**Activity:**
Reproduce only the lines that run from the line with "(545, 265) = (331, 444): orange" to the last line of the material, both ends included, exactly as they appear.

---------- Data for processing ----------

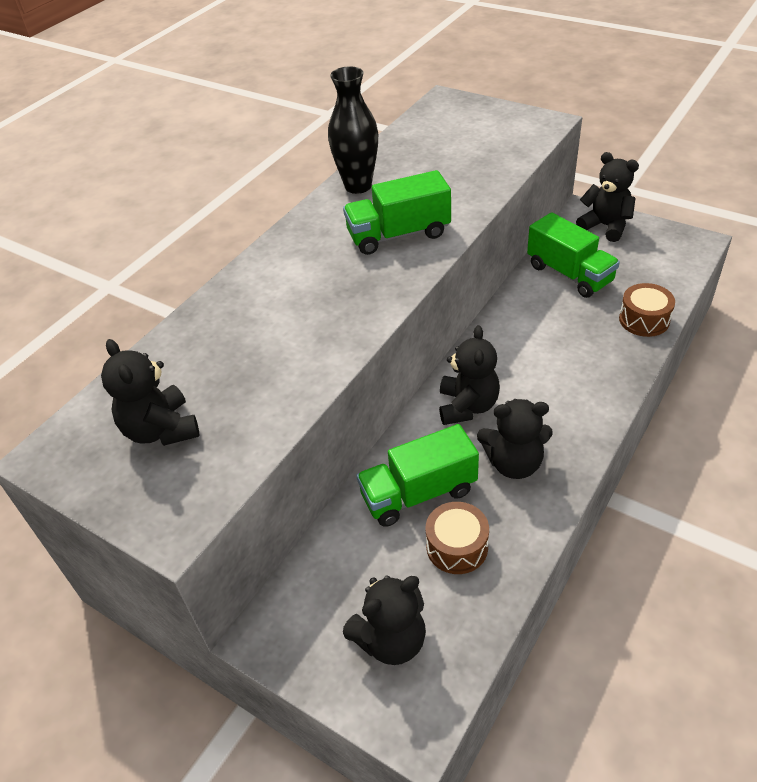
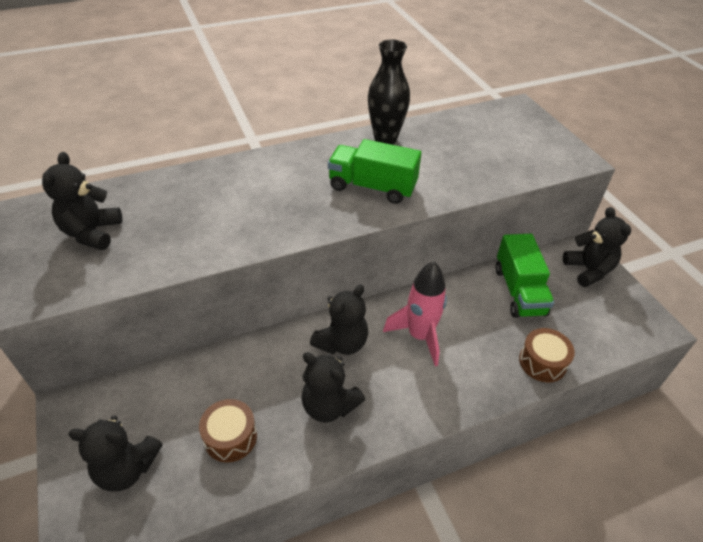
camera: 30 degrees right, 0 degrees up
(418, 493) = (247, 381): green truck -> none
(528, 359) = (419, 336): none -> pink rocket

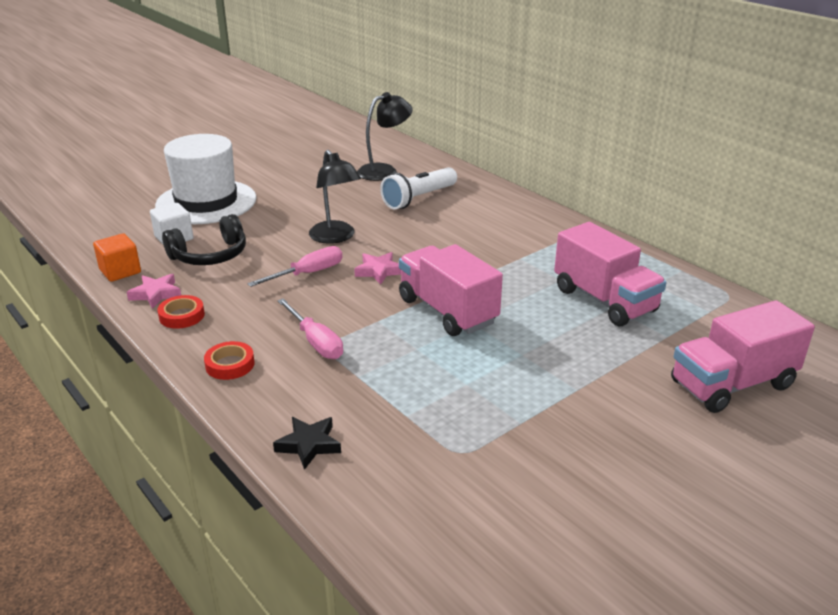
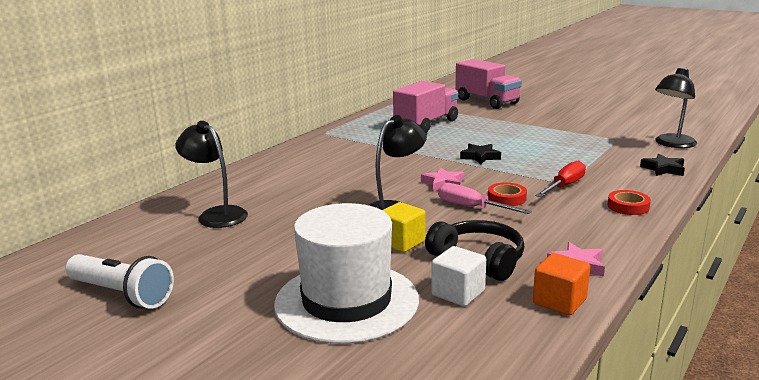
camera: 105 degrees left, 10 degrees down
(182, 316) = (594, 242): red tape -> red tape (506, 198)
(269, 231) = (401, 242): none -> yellow cube
(315, 342) = (564, 186): pink screwdriver -> red screwdriver
(402, 510) = (672, 144): none -> black lamp
(418, 198) = (288, 189): white flashlight -> white flashlight (121, 294)
(447, 311) = (480, 157): pink truck -> black star

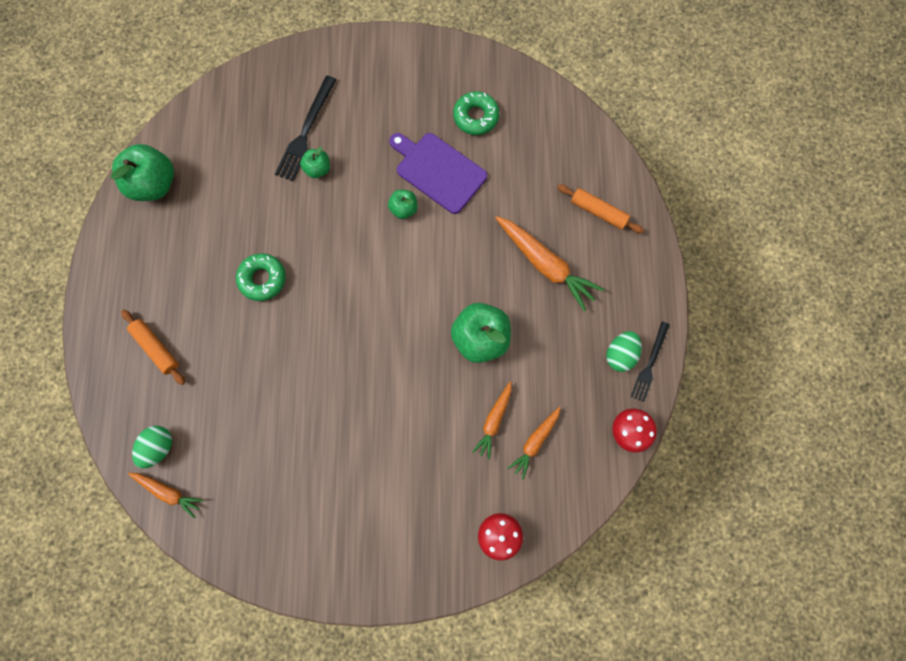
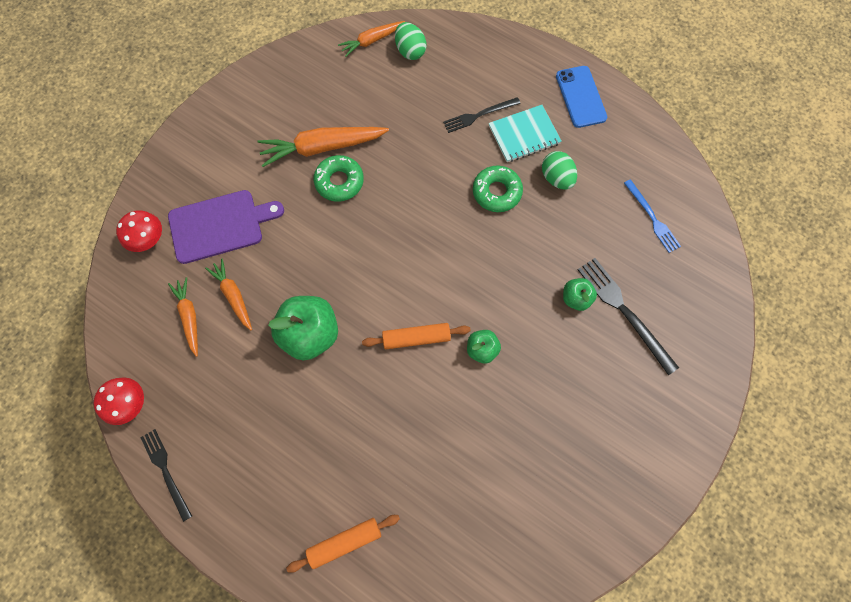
camera: 125 degrees right, 5 degrees down
(122, 268) = (580, 97): none -> blue phone
(154, 184) = (647, 157): green apple -> none
(156, 348) = (491, 87): orange rolling pin -> orange rolling pin (416, 338)
(191, 291) = (524, 135): none -> turquoise notebook
(194, 340) = (478, 115): none -> black fork
(211, 152) = (652, 218): none -> blue fork
(438, 171) = (500, 409): purple cutting board -> purple cutting board (220, 225)
(476, 117) = (537, 490): green donut -> green donut (339, 182)
(545, 265) = (331, 444): orange carrot -> orange carrot (322, 148)
(620, 354) = (196, 449): green egg -> green egg (556, 178)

----------

**Answer area:**
(545, 265) = (331, 444): orange carrot -> orange carrot (322, 148)
(620, 354) = (196, 449): green egg -> green egg (556, 178)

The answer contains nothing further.